[Dataset entries]
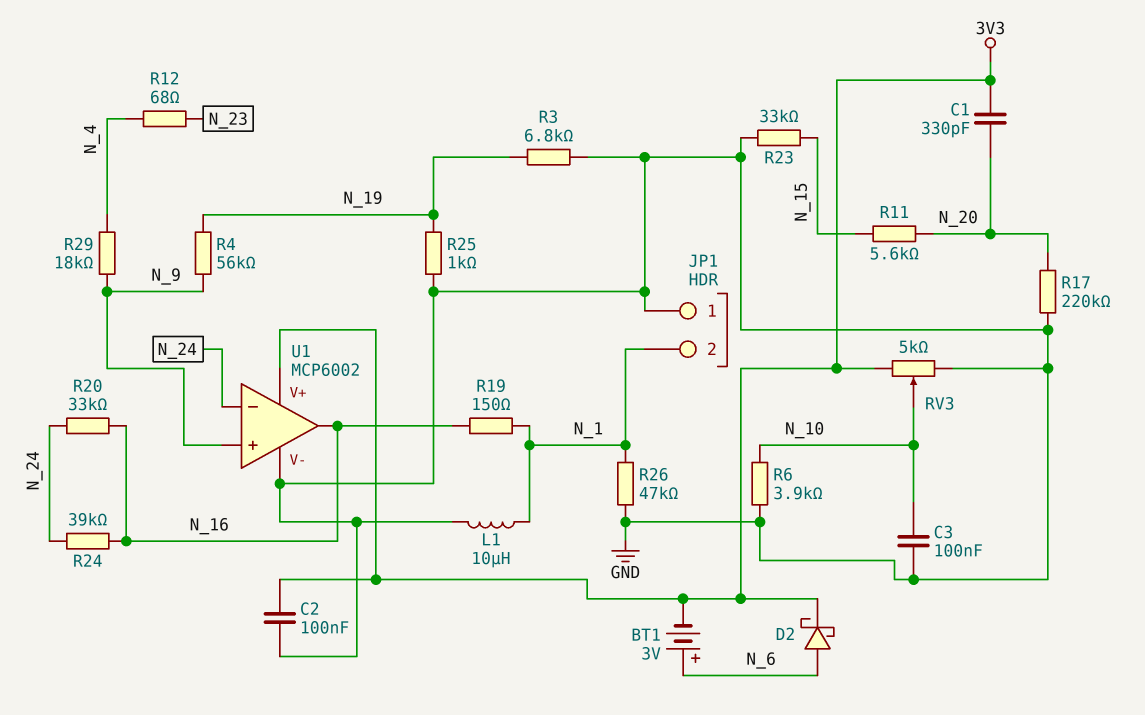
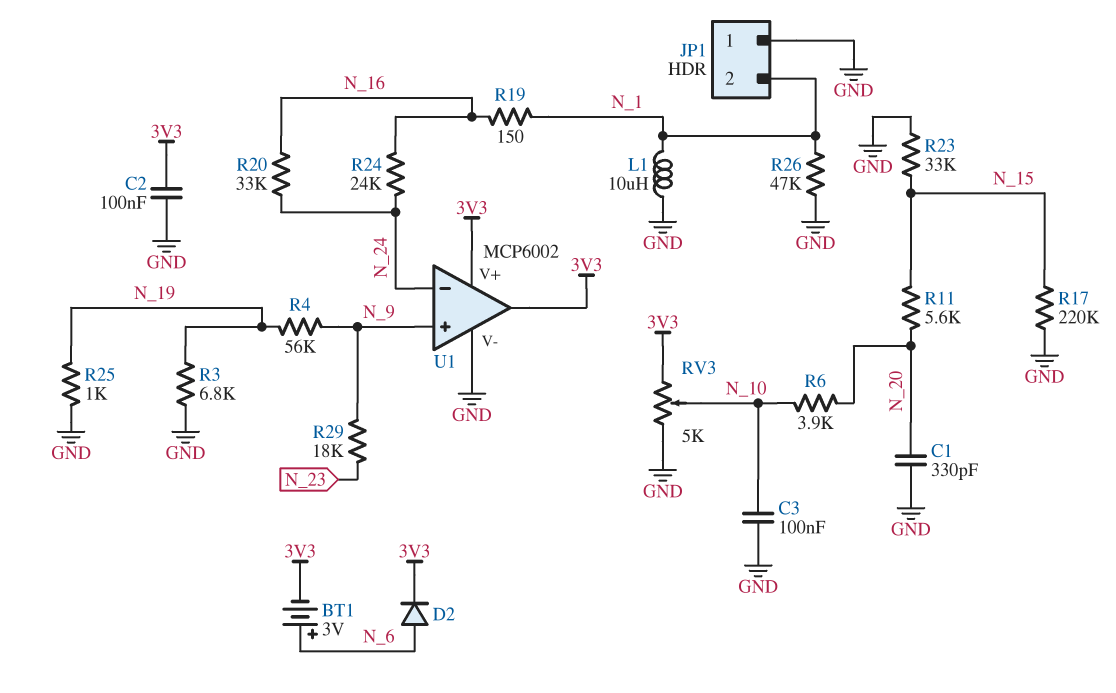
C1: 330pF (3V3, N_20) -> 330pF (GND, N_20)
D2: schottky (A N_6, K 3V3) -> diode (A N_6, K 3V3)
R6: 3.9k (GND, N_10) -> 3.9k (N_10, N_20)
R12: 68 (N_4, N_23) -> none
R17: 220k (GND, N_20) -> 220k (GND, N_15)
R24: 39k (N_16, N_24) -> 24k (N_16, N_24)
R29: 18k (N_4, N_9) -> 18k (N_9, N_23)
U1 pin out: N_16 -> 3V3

[AIM OF THE TASK]
Restate word for word the lines above, beginning with the one that contains "R17: 220k (GND, N_20) -> 220k (GND, N_15)" and ending with the last line.

[SOLUTION TO THE EXERCISE]
R17: 220k (GND, N_20) -> 220k (GND, N_15)
R24: 39k (N_16, N_24) -> 24k (N_16, N_24)
R29: 18k (N_4, N_9) -> 18k (N_9, N_23)
U1 pin out: N_16 -> 3V3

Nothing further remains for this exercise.